Repeat exactly the lines below from the line that contains "ebony game pawn <390, 297, 447, 396>" to the last line, inclusive, without the pictures.

### Data supplied

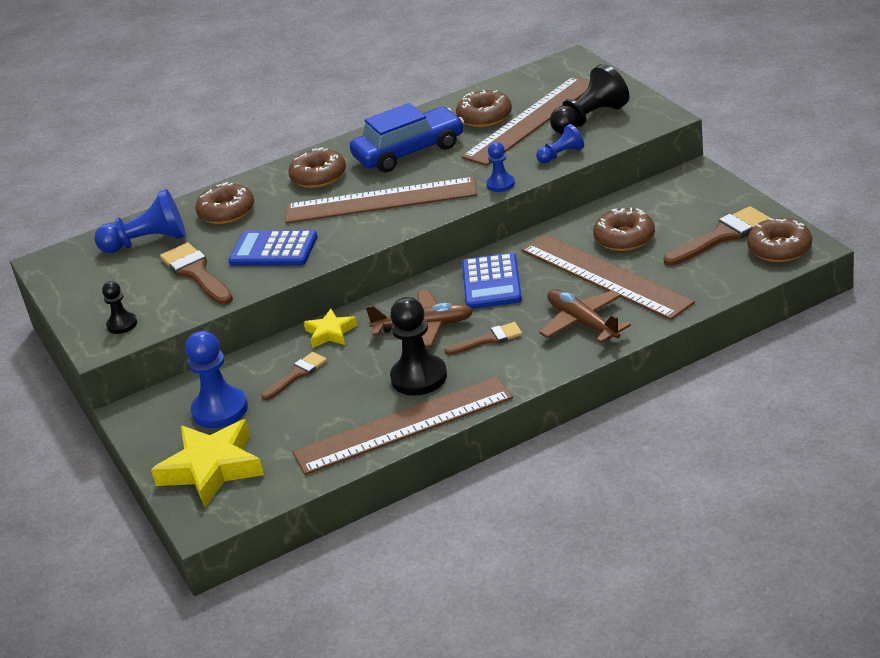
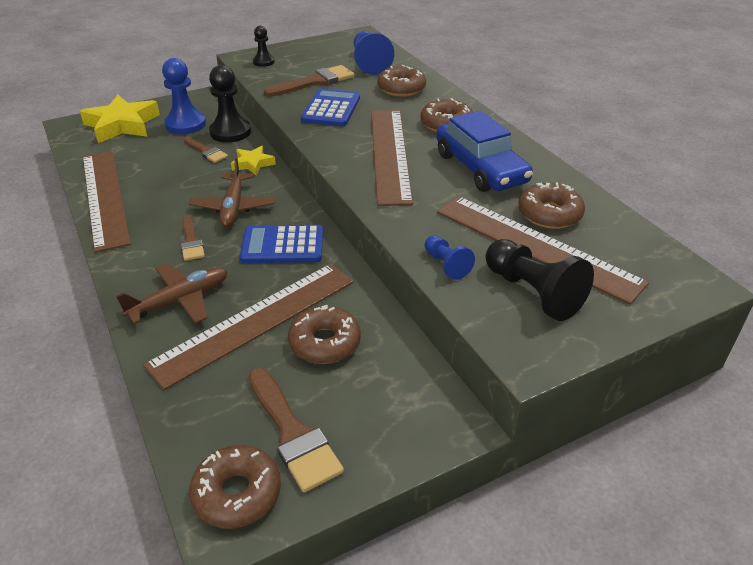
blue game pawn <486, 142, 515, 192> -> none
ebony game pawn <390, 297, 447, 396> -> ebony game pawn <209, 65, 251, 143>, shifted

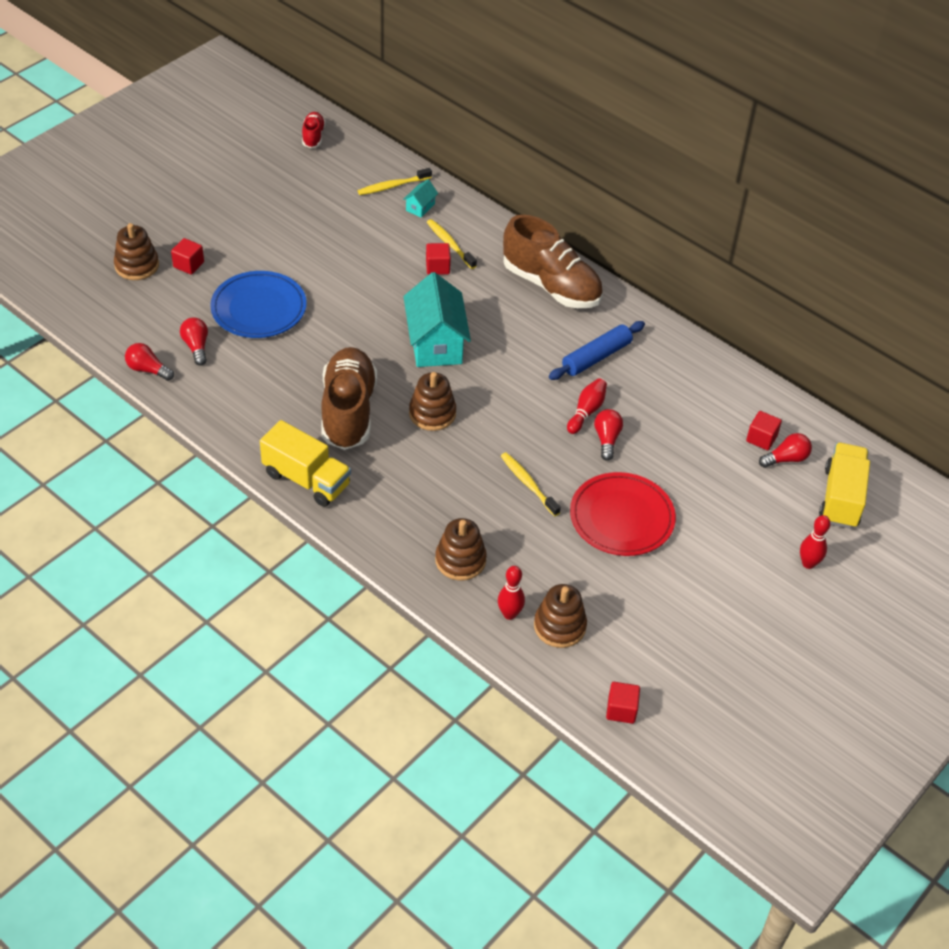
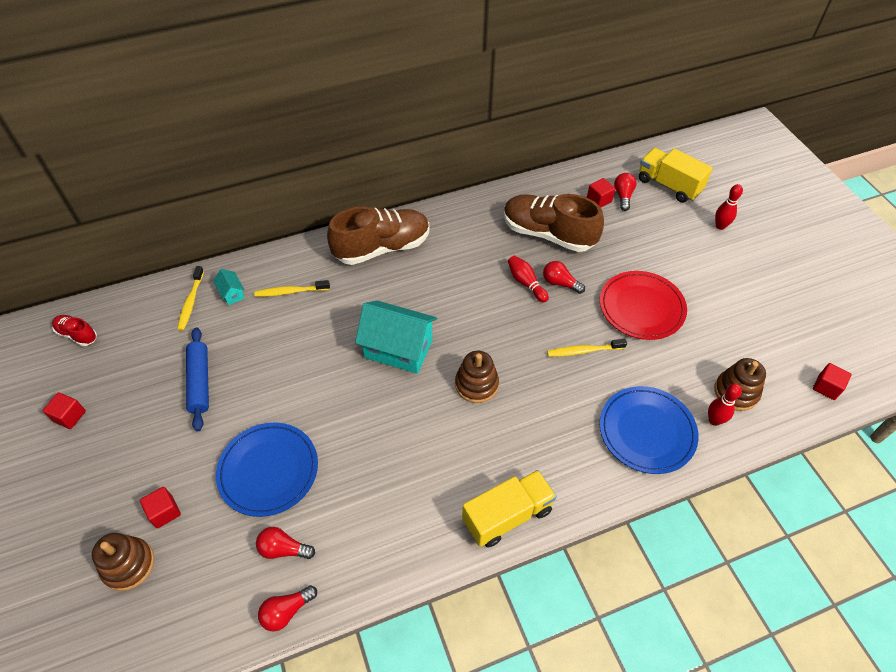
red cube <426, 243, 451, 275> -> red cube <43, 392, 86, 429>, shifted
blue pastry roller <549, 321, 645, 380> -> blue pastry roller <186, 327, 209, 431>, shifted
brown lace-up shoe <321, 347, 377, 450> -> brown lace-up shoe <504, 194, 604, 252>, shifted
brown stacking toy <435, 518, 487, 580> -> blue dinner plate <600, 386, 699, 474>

######

> Answer box
ebony game pawn <390, 297, 447, 396> -> ebony game pawn <209, 65, 251, 143>, shifted

red cube <426, 243, 451, 275> -> red cube <43, 392, 86, 429>, shifted
blue pastry roller <549, 321, 645, 380> -> blue pastry roller <186, 327, 209, 431>, shifted
brown lace-up shoe <321, 347, 377, 450> -> brown lace-up shoe <504, 194, 604, 252>, shifted
brown stacking toy <435, 518, 487, 580> -> blue dinner plate <600, 386, 699, 474>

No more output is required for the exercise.